◆ **Problem to solve**
The lines below, beginning at the one that contains "The Sanduhr/schwarz at" and ending at the last, are to be retyped exactly.

(Records from a dataset)
----------

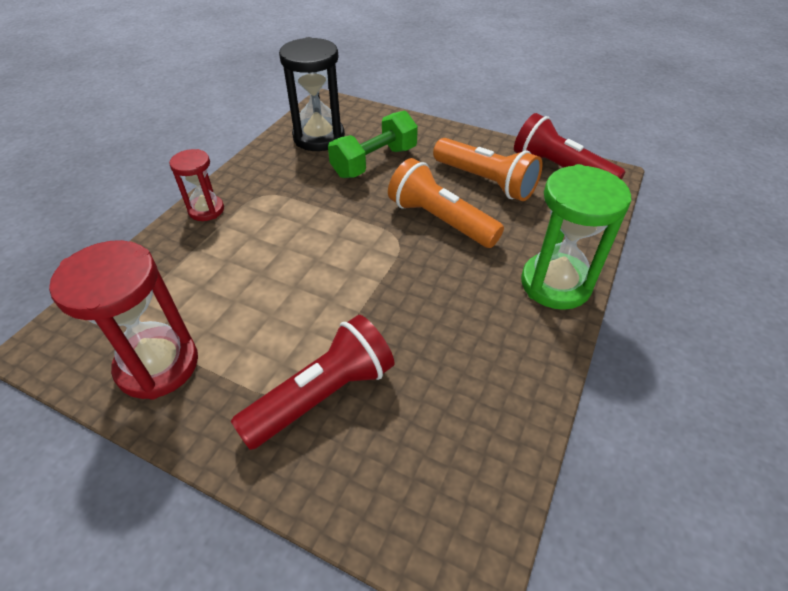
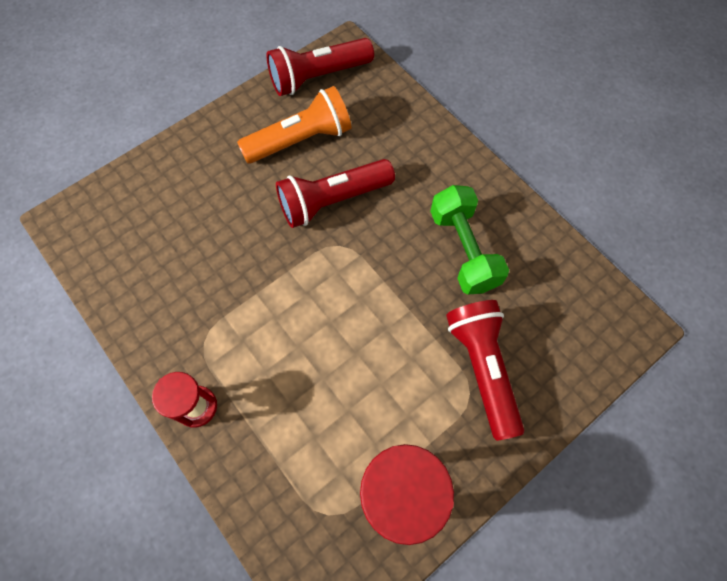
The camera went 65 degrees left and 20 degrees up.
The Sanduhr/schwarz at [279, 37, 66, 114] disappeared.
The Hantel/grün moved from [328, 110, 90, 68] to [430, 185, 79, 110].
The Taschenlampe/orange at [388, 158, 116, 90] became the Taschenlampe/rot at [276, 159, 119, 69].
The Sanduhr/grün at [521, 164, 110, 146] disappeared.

----------

◆ **Response area**
The Sanduhr/schwarz at [279, 37, 66, 114] disappeared.
The Hantel/grün moved from [328, 110, 90, 68] to [430, 185, 79, 110].
The Taschenlampe/orange at [388, 158, 116, 90] became the Taschenlampe/rot at [276, 159, 119, 69].
The Sanduhr/grün at [521, 164, 110, 146] disappeared.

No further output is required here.